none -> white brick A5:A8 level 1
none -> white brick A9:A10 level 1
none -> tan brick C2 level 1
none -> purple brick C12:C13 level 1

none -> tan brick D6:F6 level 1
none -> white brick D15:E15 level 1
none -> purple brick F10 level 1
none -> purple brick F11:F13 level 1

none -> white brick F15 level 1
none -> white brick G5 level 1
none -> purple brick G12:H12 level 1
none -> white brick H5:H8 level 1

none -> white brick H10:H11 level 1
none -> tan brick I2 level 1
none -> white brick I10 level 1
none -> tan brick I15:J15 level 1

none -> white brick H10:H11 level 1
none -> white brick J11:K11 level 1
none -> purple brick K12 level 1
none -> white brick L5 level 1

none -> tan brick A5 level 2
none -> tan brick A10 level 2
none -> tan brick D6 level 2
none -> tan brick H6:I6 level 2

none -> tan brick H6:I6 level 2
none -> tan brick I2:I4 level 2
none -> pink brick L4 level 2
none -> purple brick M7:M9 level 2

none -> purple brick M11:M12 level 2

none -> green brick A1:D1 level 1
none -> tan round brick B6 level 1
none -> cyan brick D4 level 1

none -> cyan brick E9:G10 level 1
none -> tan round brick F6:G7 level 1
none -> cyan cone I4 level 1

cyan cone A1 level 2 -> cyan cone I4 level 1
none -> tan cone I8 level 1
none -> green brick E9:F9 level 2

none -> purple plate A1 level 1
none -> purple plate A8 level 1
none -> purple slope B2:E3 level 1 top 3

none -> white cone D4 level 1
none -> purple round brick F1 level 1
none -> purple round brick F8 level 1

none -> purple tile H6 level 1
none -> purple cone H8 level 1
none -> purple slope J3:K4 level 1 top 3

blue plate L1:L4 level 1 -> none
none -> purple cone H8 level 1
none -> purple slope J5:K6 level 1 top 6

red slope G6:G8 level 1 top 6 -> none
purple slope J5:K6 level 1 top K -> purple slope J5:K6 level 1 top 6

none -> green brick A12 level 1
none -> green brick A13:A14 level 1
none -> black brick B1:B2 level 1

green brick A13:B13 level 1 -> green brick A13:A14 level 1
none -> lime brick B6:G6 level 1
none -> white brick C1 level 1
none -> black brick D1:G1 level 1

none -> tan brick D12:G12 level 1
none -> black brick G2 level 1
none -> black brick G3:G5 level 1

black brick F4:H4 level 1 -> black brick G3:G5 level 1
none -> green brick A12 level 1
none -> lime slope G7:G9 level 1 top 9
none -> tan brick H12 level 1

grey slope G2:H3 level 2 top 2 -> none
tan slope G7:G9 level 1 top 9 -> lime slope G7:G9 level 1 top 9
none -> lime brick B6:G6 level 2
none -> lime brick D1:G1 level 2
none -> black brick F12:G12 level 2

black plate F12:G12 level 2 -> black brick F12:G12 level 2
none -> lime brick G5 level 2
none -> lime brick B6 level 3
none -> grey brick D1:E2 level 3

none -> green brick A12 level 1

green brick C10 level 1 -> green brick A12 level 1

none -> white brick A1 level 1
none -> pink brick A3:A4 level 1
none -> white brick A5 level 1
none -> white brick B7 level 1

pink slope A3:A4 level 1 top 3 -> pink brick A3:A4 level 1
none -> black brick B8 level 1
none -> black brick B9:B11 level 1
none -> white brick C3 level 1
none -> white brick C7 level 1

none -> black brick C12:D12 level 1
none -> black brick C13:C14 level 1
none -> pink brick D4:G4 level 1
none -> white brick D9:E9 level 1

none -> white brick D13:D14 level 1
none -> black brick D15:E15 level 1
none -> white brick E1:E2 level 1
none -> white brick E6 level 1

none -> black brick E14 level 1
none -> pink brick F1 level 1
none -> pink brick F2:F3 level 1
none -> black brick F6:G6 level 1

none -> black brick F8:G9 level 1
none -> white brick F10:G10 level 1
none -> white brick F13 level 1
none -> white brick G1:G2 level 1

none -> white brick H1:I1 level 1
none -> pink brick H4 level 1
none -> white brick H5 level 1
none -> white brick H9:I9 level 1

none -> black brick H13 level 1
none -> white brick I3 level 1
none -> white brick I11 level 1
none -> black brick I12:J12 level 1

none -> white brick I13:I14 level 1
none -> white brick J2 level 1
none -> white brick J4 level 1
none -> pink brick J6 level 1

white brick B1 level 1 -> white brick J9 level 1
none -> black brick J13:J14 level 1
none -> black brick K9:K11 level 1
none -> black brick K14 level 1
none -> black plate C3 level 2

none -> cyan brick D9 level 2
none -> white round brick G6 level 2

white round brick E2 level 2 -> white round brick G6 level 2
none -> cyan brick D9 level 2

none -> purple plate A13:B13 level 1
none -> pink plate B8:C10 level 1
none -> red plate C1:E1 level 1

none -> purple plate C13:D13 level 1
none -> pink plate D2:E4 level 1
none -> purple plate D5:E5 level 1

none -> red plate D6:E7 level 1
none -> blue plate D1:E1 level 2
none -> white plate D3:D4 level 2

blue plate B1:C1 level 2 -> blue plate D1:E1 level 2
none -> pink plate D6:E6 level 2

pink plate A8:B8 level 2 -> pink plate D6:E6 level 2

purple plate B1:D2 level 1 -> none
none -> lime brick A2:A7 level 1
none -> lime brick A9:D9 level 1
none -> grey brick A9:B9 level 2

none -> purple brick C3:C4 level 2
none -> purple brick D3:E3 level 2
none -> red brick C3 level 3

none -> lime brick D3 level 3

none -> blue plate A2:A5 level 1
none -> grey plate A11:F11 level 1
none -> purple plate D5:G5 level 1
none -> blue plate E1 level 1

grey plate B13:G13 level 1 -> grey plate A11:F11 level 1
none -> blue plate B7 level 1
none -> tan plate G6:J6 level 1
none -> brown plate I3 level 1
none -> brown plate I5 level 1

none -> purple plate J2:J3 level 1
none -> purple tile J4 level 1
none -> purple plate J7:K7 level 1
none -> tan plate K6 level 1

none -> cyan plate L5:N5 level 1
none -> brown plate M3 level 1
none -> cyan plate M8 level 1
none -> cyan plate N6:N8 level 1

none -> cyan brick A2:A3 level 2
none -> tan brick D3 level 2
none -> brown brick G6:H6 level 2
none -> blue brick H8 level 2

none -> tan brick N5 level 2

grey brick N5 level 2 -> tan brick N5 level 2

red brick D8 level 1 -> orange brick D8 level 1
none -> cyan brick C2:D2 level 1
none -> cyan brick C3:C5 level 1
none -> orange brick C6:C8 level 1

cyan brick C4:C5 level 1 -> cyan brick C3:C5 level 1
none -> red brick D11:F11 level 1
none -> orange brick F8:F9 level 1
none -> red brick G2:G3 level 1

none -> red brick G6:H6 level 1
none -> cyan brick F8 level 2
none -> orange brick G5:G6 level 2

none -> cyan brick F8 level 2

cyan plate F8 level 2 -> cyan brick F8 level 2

┄┄┄┄┄┄

Work required:
Each record needs to be given again exactly.

Result of the exercise:
none -> white brick A5:A8 level 1
none -> white brick A9:A10 level 1
none -> tan brick C2 level 1
none -> purple brick C12:C13 level 1

none -> tan brick D6:F6 level 1
none -> white brick D15:E15 level 1
none -> purple brick F10 level 1
none -> purple brick F11:F13 level 1

none -> white brick F15 level 1
none -> white brick G5 level 1
none -> purple brick G12:H12 level 1
none -> white brick H5:H8 level 1

none -> white brick H10:H11 level 1
none -> tan brick I2 level 1
none -> white brick I10 level 1
none -> tan brick I15:J15 level 1

none -> white brick H10:H11 level 1
none -> white brick J11:K11 level 1
none -> purple brick K12 level 1
none -> white brick L5 level 1

none -> tan brick A5 level 2
none -> tan brick A10 level 2
none -> tan brick D6 level 2
none -> tan brick H6:I6 level 2

none -> tan brick H6:I6 level 2
none -> tan brick I2:I4 level 2
none -> pink brick L4 level 2
none -> purple brick M7:M9 level 2

none -> purple brick M11:M12 level 2

none -> green brick A1:D1 level 1
none -> tan round brick B6 level 1
none -> cyan brick D4 level 1

none -> cyan brick E9:G10 level 1
none -> tan round brick F6:G7 level 1
none -> cyan cone I4 level 1

cyan cone A1 level 2 -> cyan cone I4 level 1
none -> tan cone I8 level 1
none -> green brick E9:F9 level 2

none -> purple plate A1 level 1
none -> purple plate A8 level 1
none -> purple slope B2:E3 level 1 top 3

none -> white cone D4 level 1
none -> purple round brick F1 level 1
none -> purple round brick F8 level 1

none -> purple tile H6 level 1
none -> purple cone H8 level 1
none -> purple slope J3:K4 level 1 top 3

blue plate L1:L4 level 1 -> none
none -> purple cone H8 level 1
none -> purple slope J5:K6 level 1 top 6

red slope G6:G8 level 1 top 6 -> none
purple slope J5:K6 level 1 top K -> purple slope J5:K6 level 1 top 6

none -> green brick A12 level 1
none -> green brick A13:A14 level 1
none -> black brick B1:B2 level 1

green brick A13:B13 level 1 -> green brick A13:A14 level 1
none -> lime brick B6:G6 level 1
none -> white brick C1 level 1
none -> black brick D1:G1 level 1

none -> tan brick D12:G12 level 1
none -> black brick G2 level 1
none -> black brick G3:G5 level 1

black brick F4:H4 level 1 -> black brick G3:G5 level 1
none -> green brick A12 level 1
none -> lime slope G7:G9 level 1 top 9
none -> tan brick H12 level 1

grey slope G2:H3 level 2 top 2 -> none
tan slope G7:G9 level 1 top 9 -> lime slope G7:G9 level 1 top 9
none -> lime brick B6:G6 level 2
none -> lime brick D1:G1 level 2
none -> black brick F12:G12 level 2

black plate F12:G12 level 2 -> black brick F12:G12 level 2
none -> lime brick G5 level 2
none -> lime brick B6 level 3
none -> grey brick D1:E2 level 3

none -> green brick A12 level 1

green brick C10 level 1 -> green brick A12 level 1

none -> white brick A1 level 1
none -> pink brick A3:A4 level 1
none -> white brick A5 level 1
none -> white brick B7 level 1

pink slope A3:A4 level 1 top 3 -> pink brick A3:A4 level 1
none -> black brick B8 level 1
none -> black brick B9:B11 level 1
none -> white brick C3 level 1
none -> white brick C7 level 1

none -> black brick C12:D12 level 1
none -> black brick C13:C14 level 1
none -> pink brick D4:G4 level 1
none -> white brick D9:E9 level 1

none -> white brick D13:D14 level 1
none -> black brick D15:E15 level 1
none -> white brick E1:E2 level 1
none -> white brick E6 level 1

none -> black brick E14 level 1
none -> pink brick F1 level 1
none -> pink brick F2:F3 level 1
none -> black brick F6:G6 level 1

none -> black brick F8:G9 level 1
none -> white brick F10:G10 level 1
none -> white brick F13 level 1
none -> white brick G1:G2 level 1

none -> white brick H1:I1 level 1
none -> pink brick H4 level 1
none -> white brick H5 level 1
none -> white brick H9:I9 level 1

none -> black brick H13 level 1
none -> white brick I3 level 1
none -> white brick I11 level 1
none -> black brick I12:J12 level 1

none -> white brick I13:I14 level 1
none -> white brick J2 level 1
none -> white brick J4 level 1
none -> pink brick J6 level 1

white brick B1 level 1 -> white brick J9 level 1
none -> black brick J13:J14 level 1
none -> black brick K9:K11 level 1
none -> black brick K14 level 1
none -> black plate C3 level 2

none -> cyan brick D9 level 2
none -> white round brick G6 level 2

white round brick E2 level 2 -> white round brick G6 level 2
none -> cyan brick D9 level 2

none -> purple plate A13:B13 level 1
none -> pink plate B8:C10 level 1
none -> red plate C1:E1 level 1

none -> purple plate C13:D13 level 1
none -> pink plate D2:E4 level 1
none -> purple plate D5:E5 level 1

none -> red plate D6:E7 level 1
none -> blue plate D1:E1 level 2
none -> white plate D3:D4 level 2

blue plate B1:C1 level 2 -> blue plate D1:E1 level 2
none -> pink plate D6:E6 level 2

pink plate A8:B8 level 2 -> pink plate D6:E6 level 2

purple plate B1:D2 level 1 -> none
none -> lime brick A2:A7 level 1
none -> lime brick A9:D9 level 1
none -> grey brick A9:B9 level 2

none -> purple brick C3:C4 level 2
none -> purple brick D3:E3 level 2
none -> red brick C3 level 3

none -> lime brick D3 level 3

none -> blue plate A2:A5 level 1
none -> grey plate A11:F11 level 1
none -> purple plate D5:G5 level 1
none -> blue plate E1 level 1

grey plate B13:G13 level 1 -> grey plate A11:F11 level 1
none -> blue plate B7 level 1
none -> tan plate G6:J6 level 1
none -> brown plate I3 level 1
none -> brown plate I5 level 1

none -> purple plate J2:J3 level 1
none -> purple tile J4 level 1
none -> purple plate J7:K7 level 1
none -> tan plate K6 level 1

none -> cyan plate L5:N5 level 1
none -> brown plate M3 level 1
none -> cyan plate M8 level 1
none -> cyan plate N6:N8 level 1

none -> cyan brick A2:A3 level 2
none -> tan brick D3 level 2
none -> brown brick G6:H6 level 2
none -> blue brick H8 level 2

none -> tan brick N5 level 2

grey brick N5 level 2 -> tan brick N5 level 2

red brick D8 level 1 -> orange brick D8 level 1
none -> cyan brick C2:D2 level 1
none -> cyan brick C3:C5 level 1
none -> orange brick C6:C8 level 1

cyan brick C4:C5 level 1 -> cyan brick C3:C5 level 1
none -> red brick D11:F11 level 1
none -> orange brick F8:F9 level 1
none -> red brick G2:G3 level 1

none -> red brick G6:H6 level 1
none -> cyan brick F8 level 2
none -> orange brick G5:G6 level 2

none -> cyan brick F8 level 2

cyan plate F8 level 2 -> cyan brick F8 level 2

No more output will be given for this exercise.